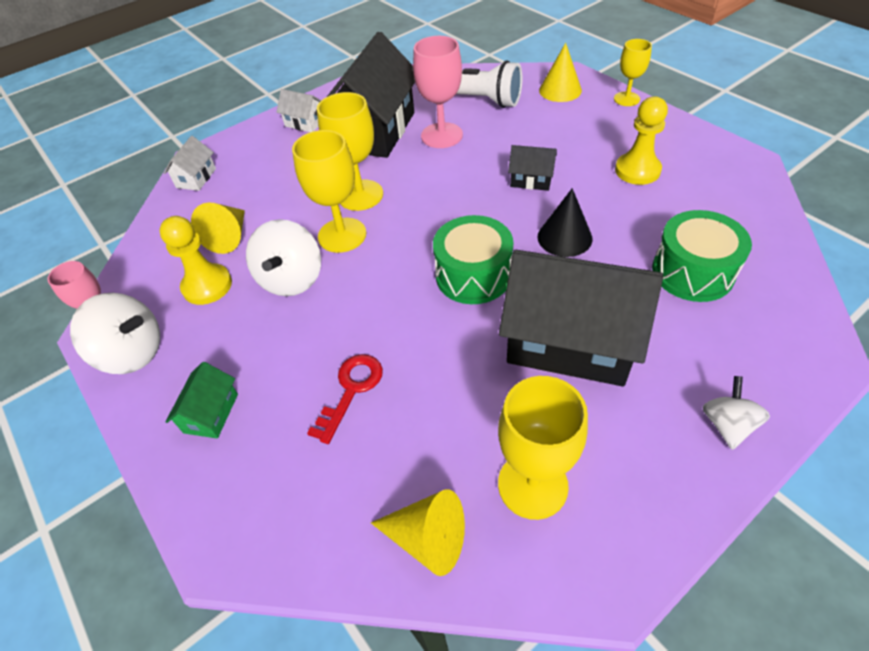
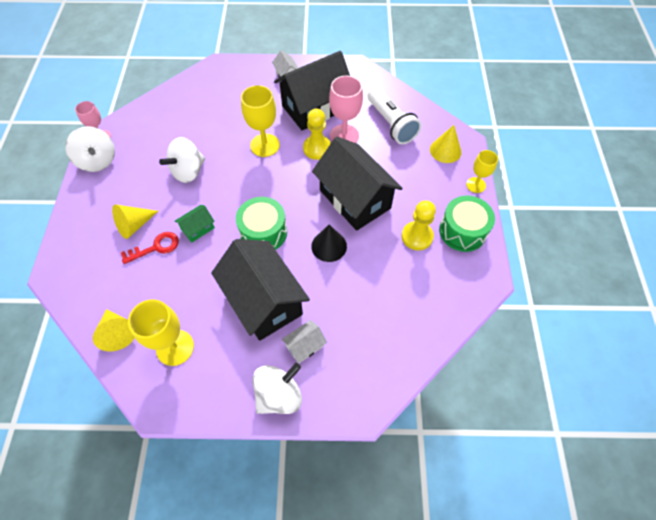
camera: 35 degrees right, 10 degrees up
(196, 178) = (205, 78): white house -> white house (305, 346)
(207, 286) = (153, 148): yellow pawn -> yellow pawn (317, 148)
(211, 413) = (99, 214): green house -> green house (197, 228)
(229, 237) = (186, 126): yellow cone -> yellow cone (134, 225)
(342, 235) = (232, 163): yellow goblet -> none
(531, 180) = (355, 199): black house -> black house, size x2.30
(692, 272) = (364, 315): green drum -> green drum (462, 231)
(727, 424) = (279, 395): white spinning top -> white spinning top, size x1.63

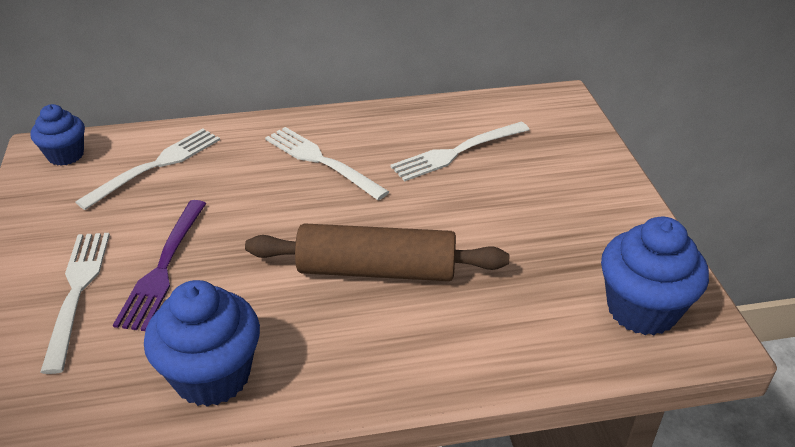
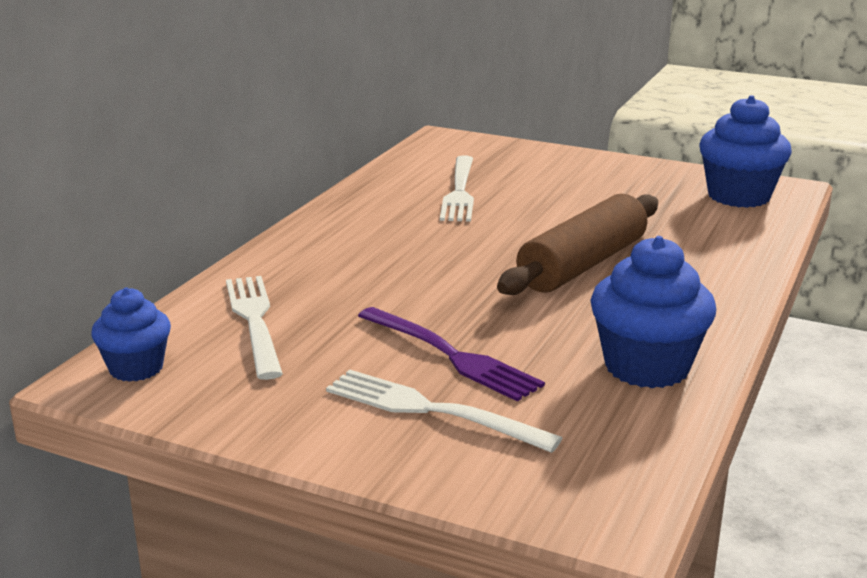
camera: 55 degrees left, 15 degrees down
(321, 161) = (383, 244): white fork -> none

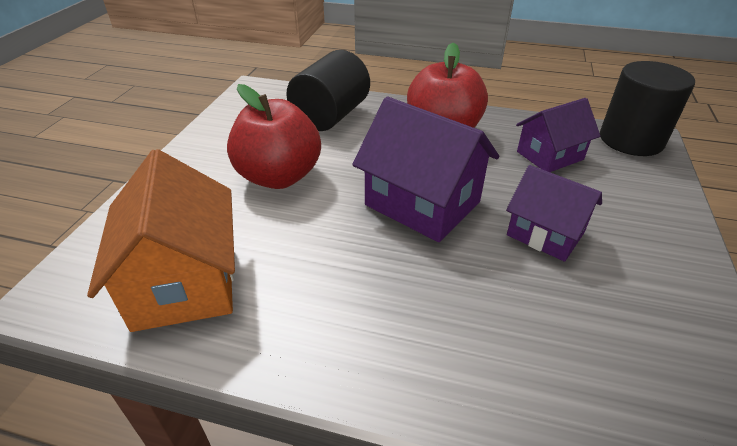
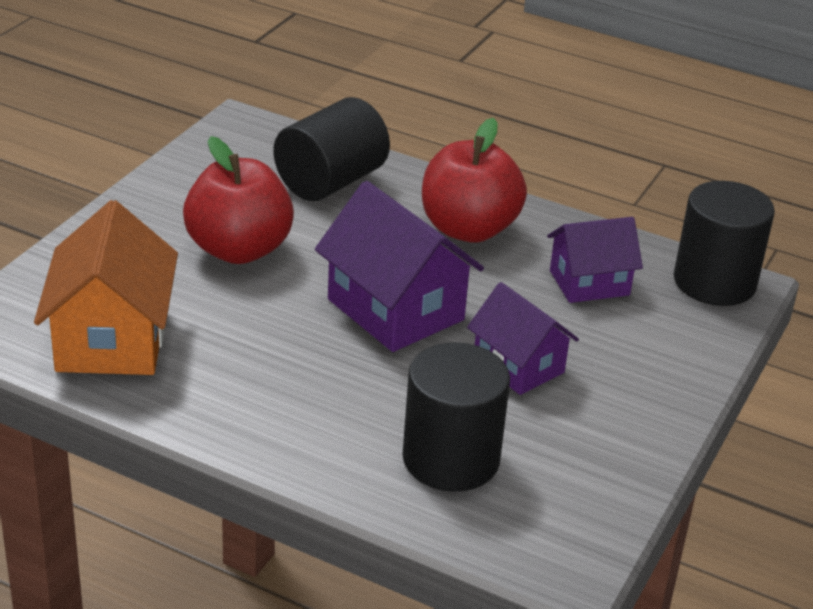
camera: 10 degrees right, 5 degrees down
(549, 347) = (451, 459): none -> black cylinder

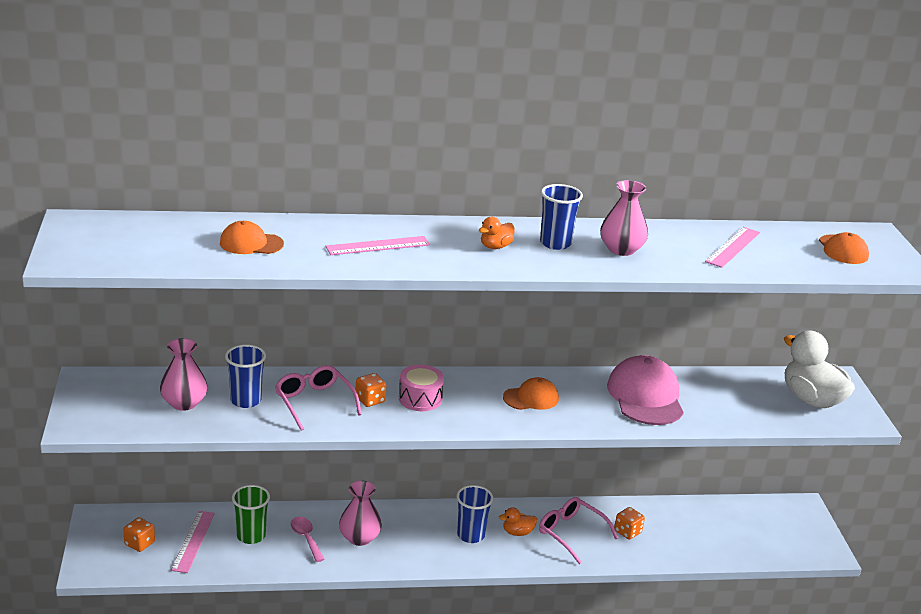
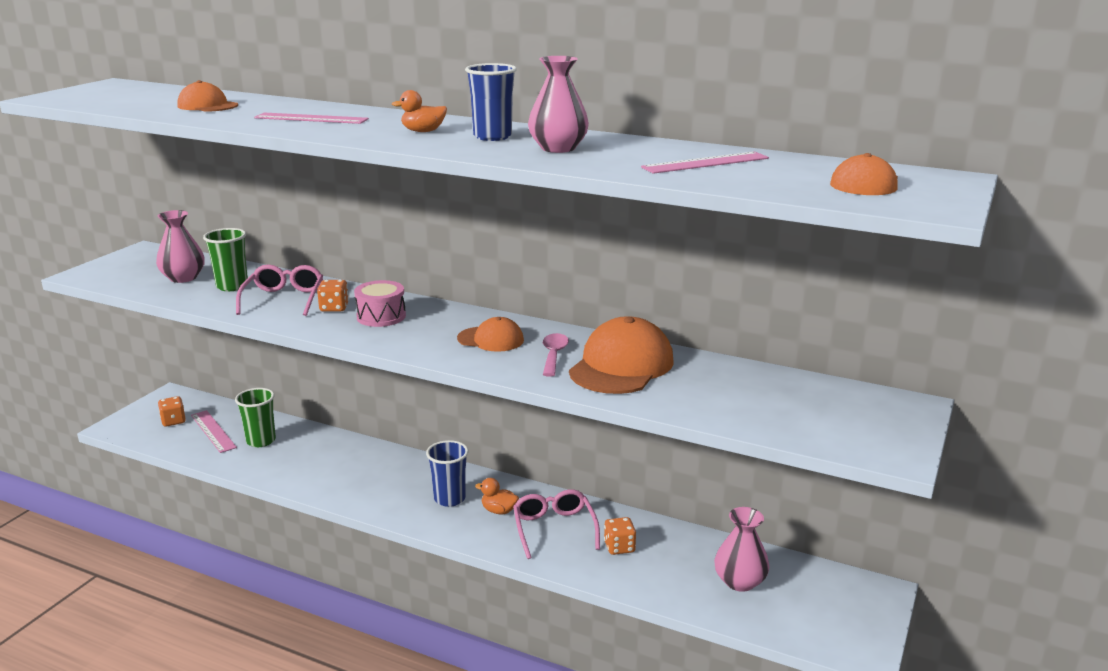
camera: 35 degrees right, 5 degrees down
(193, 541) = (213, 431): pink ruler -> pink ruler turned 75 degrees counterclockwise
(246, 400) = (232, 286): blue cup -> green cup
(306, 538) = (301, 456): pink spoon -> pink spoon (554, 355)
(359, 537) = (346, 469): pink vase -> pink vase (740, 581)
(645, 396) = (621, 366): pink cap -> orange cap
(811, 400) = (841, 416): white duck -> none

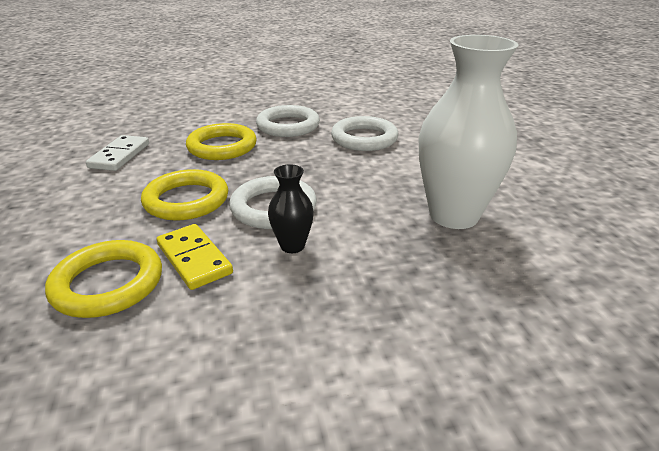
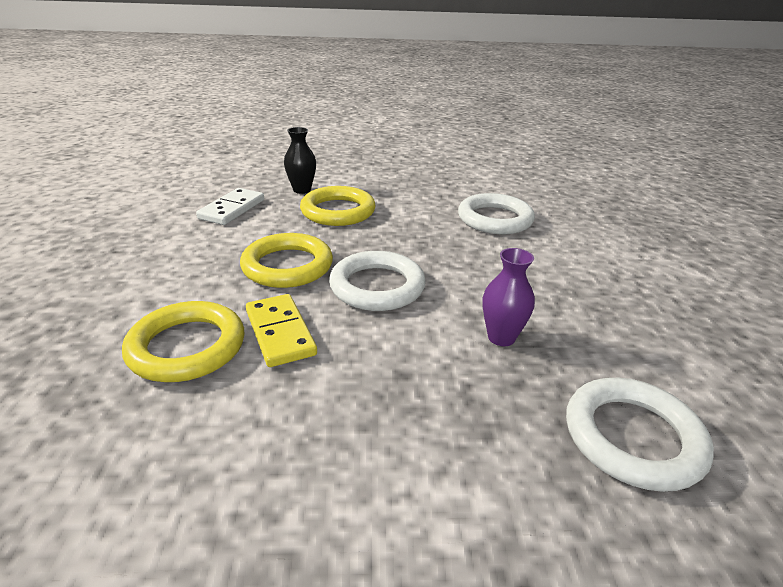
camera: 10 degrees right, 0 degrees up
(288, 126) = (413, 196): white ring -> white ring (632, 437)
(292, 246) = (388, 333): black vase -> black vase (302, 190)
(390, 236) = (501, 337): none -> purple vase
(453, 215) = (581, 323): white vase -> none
◇ ◇ ◇ ◇
Work task |
Repeat only the lines between the top of the entries above and the line containing "(531, 180) = (355, 199): black", both ends included, without the pictures.

Expected output |
camera: 35 degrees right, 10 degrees up
(196, 178) = (205, 78): white house -> white house (305, 346)
(207, 286) = (153, 148): yellow pawn -> yellow pawn (317, 148)
(211, 413) = (99, 214): green house -> green house (197, 228)
(229, 237) = (186, 126): yellow cone -> yellow cone (134, 225)
(342, 235) = (232, 163): yellow goblet -> none
(531, 180) = (355, 199): black house -> black house, size x2.30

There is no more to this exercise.